==== Supplied material

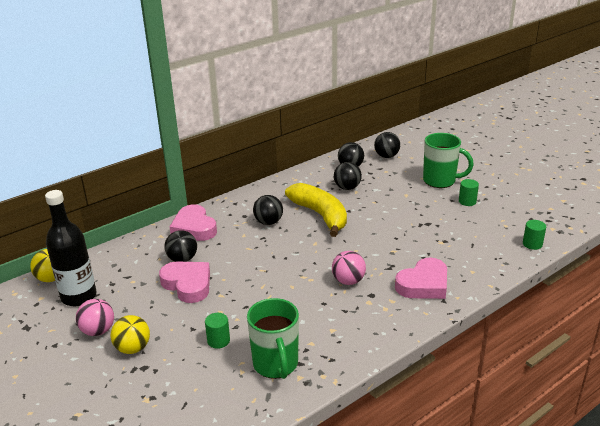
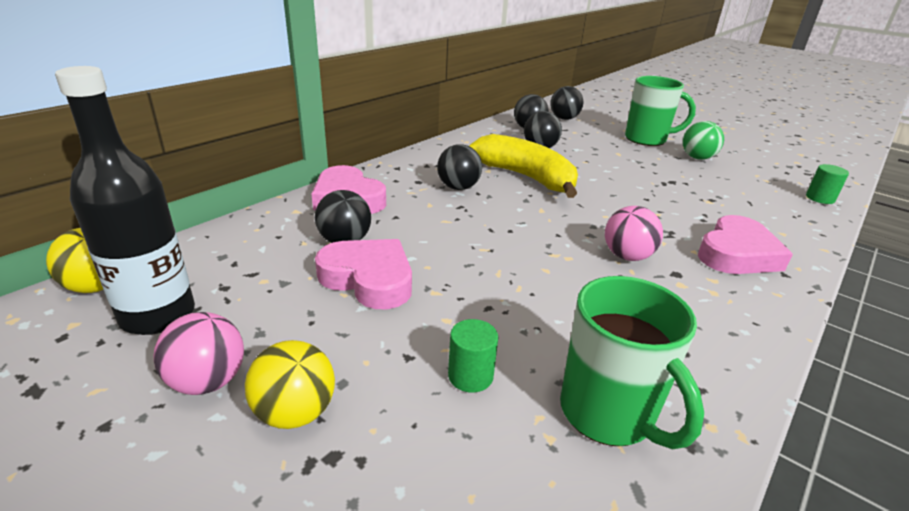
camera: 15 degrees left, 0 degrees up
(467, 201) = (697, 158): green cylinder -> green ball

========
==== Supplied material

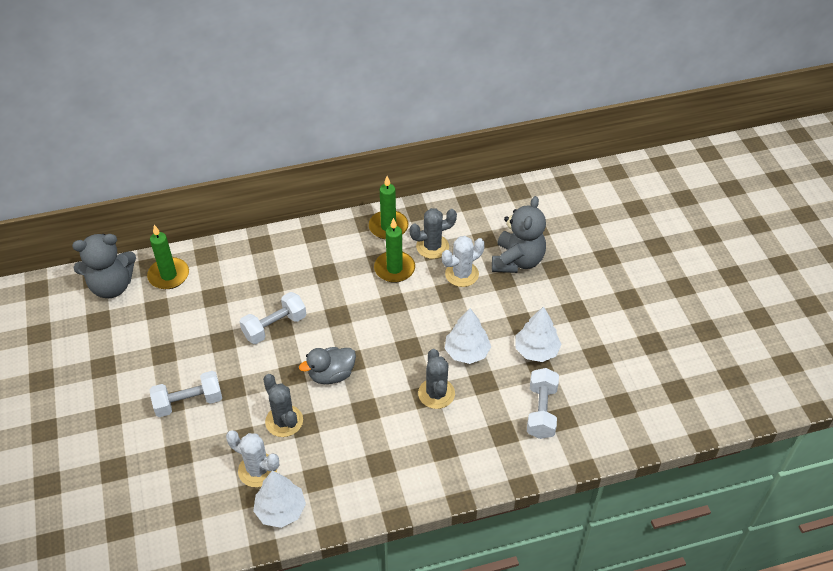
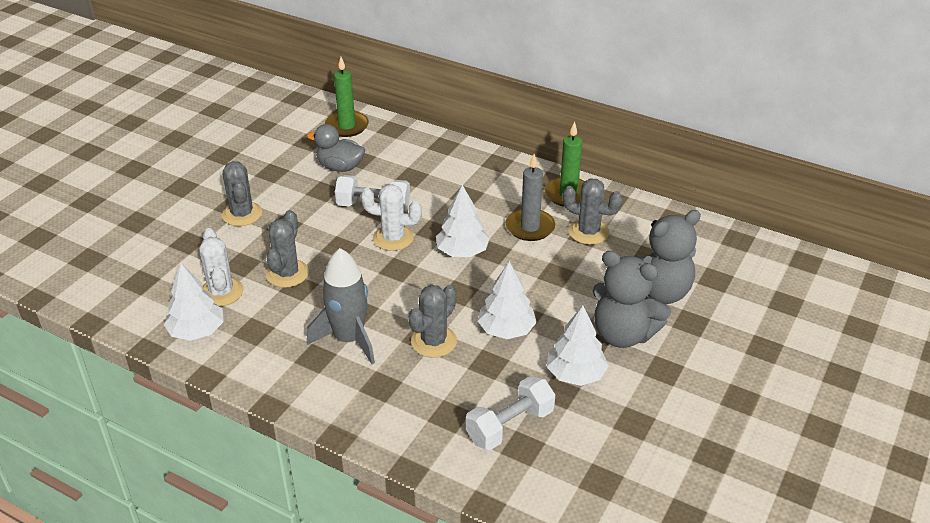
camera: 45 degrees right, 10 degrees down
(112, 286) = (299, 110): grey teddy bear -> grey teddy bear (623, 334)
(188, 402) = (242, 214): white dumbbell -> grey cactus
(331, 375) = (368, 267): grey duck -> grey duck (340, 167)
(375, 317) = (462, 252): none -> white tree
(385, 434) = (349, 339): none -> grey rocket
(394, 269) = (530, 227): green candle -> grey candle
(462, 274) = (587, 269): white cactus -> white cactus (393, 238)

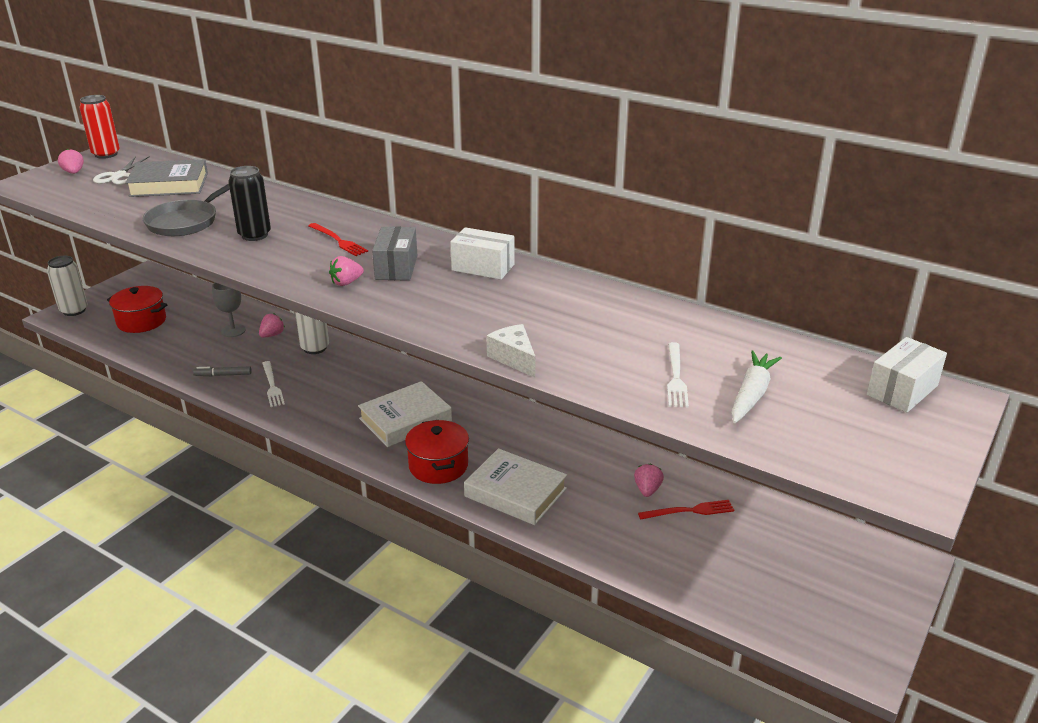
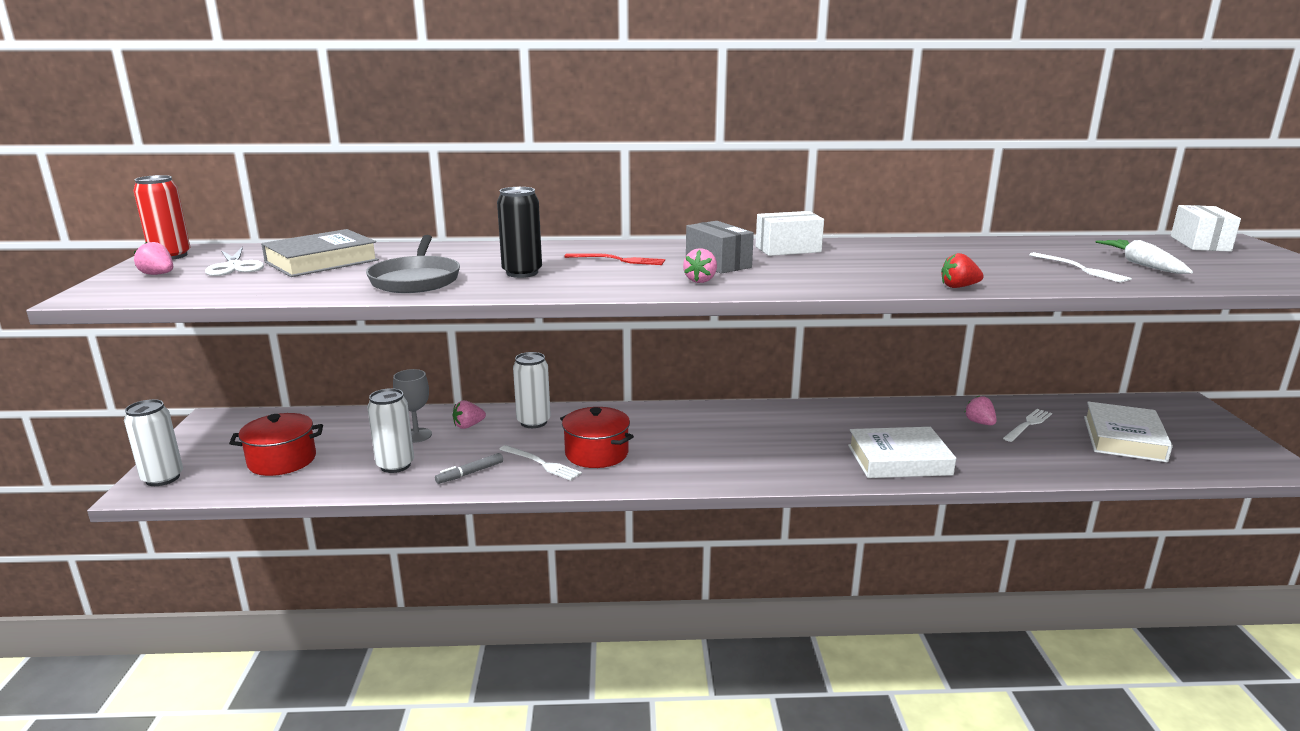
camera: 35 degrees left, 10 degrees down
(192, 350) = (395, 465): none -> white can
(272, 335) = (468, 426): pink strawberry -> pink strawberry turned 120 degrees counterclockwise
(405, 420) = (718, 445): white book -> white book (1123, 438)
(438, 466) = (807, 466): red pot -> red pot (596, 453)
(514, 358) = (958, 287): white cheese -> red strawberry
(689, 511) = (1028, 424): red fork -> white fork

========
==== Supplied material

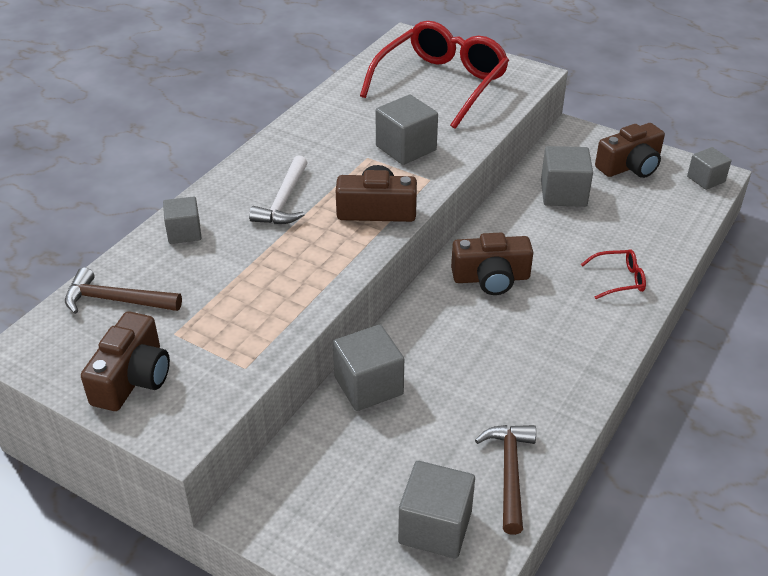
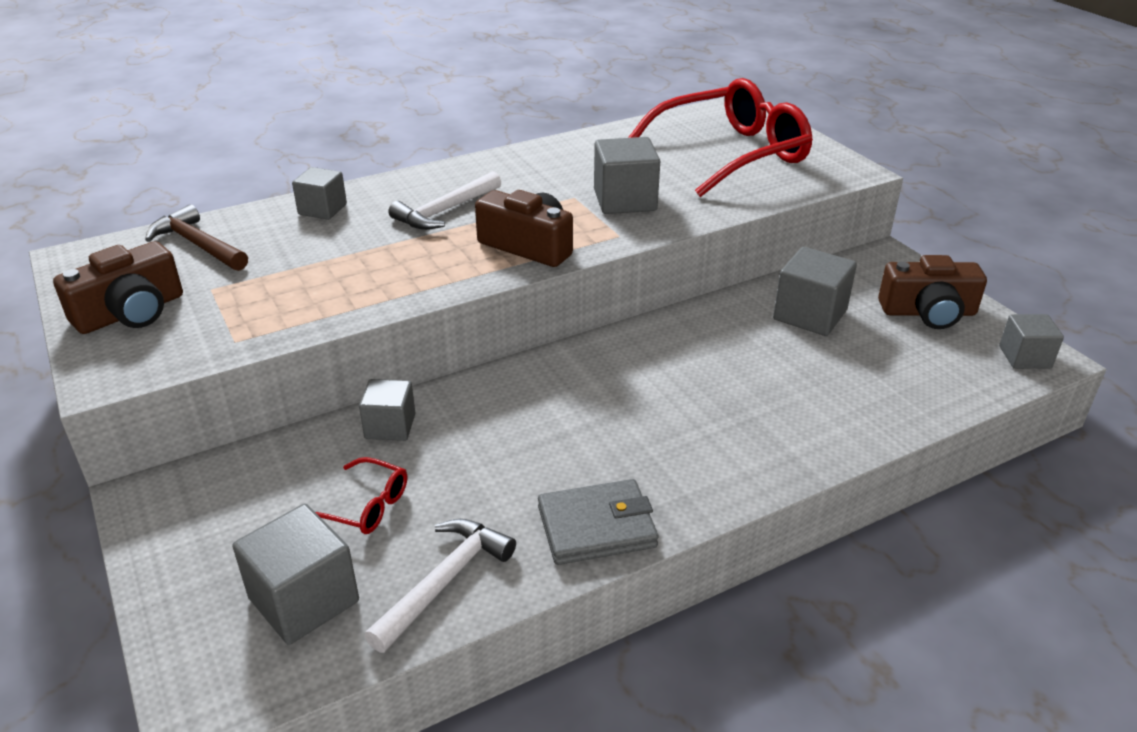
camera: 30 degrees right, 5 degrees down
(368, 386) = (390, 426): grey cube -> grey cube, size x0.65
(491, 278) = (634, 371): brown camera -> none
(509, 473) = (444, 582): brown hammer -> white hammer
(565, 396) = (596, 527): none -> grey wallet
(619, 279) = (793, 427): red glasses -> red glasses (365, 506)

========

Could you return all lines from the data above that contain the string "right"?

#### Response box
camera: 45 degrees right, 10 degrees down
camera: 30 degrees right, 5 degrees down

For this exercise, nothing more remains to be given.